# Aim of the task
Scan the records for lines with the word "minus", and copy every such line.

(Beginning of Extracted information)

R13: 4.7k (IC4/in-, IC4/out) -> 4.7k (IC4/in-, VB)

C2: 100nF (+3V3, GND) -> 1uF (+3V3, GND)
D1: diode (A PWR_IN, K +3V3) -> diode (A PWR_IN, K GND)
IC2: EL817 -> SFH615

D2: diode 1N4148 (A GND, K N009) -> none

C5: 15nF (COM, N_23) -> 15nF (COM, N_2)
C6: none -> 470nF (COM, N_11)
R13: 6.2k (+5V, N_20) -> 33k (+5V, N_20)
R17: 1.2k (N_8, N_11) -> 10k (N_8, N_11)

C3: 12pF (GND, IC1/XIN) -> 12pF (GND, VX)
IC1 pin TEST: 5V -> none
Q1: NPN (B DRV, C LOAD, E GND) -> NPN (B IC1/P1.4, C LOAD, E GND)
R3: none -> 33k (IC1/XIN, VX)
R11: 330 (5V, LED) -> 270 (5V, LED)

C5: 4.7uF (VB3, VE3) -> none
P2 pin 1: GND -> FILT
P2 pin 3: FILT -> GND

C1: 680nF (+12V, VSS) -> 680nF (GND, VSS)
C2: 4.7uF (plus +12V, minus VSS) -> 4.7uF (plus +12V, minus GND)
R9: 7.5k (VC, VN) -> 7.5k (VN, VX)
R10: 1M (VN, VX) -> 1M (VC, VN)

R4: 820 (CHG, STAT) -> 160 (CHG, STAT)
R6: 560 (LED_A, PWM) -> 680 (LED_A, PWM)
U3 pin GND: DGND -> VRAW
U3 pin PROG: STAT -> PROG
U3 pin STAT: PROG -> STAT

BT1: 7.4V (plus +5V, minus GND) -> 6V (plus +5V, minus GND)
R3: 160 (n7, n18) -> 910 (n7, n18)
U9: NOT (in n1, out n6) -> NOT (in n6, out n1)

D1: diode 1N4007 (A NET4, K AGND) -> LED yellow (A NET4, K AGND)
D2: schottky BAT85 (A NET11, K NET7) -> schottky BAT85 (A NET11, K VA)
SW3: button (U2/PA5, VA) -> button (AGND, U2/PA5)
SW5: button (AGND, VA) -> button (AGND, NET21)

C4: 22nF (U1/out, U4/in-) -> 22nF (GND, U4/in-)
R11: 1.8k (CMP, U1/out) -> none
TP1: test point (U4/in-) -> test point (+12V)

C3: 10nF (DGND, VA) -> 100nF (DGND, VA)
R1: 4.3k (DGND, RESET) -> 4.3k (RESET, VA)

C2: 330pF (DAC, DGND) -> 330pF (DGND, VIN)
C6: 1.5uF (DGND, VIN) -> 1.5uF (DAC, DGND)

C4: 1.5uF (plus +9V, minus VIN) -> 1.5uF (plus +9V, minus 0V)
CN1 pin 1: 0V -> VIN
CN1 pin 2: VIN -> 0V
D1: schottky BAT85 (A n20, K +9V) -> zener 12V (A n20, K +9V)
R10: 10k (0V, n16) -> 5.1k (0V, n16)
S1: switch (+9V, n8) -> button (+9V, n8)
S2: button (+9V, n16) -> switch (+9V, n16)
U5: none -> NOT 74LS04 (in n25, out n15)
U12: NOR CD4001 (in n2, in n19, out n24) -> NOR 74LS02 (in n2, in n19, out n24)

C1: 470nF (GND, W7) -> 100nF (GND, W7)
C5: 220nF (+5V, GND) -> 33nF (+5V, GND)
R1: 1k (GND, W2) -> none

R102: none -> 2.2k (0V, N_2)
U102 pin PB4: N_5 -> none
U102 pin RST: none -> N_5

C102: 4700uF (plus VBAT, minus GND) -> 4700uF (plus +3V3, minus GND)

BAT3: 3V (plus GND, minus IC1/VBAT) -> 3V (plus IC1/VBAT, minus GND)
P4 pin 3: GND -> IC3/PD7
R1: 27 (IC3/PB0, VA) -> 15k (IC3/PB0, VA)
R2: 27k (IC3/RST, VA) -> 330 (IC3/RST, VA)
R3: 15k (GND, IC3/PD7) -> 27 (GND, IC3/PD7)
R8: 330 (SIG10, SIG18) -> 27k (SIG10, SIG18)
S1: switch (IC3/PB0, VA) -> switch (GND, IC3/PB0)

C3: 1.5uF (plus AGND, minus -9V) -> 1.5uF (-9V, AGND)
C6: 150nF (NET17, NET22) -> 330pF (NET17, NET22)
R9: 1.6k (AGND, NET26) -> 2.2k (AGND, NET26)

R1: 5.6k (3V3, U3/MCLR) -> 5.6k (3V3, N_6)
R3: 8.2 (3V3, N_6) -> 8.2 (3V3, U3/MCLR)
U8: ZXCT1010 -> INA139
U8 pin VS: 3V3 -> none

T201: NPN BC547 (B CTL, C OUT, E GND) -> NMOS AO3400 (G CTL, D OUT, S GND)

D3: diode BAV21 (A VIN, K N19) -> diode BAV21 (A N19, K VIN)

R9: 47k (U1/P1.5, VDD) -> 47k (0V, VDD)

(End of Extracted information)

# Task response
C2: 4.7uF (plus +12V, minus VSS) -> 4.7uF (plus +12V, minus GND)
BT1: 7.4V (plus +5V, minus GND) -> 6V (plus +5V, minus GND)
C4: 1.5uF (plus +9V, minus VIN) -> 1.5uF (plus +9V, minus 0V)
C102: 4700uF (plus VBAT, minus GND) -> 4700uF (plus +3V3, minus GND)
BAT3: 3V (plus GND, minus IC1/VBAT) -> 3V (plus IC1/VBAT, minus GND)
C3: 1.5uF (plus AGND, minus -9V) -> 1.5uF (-9V, AGND)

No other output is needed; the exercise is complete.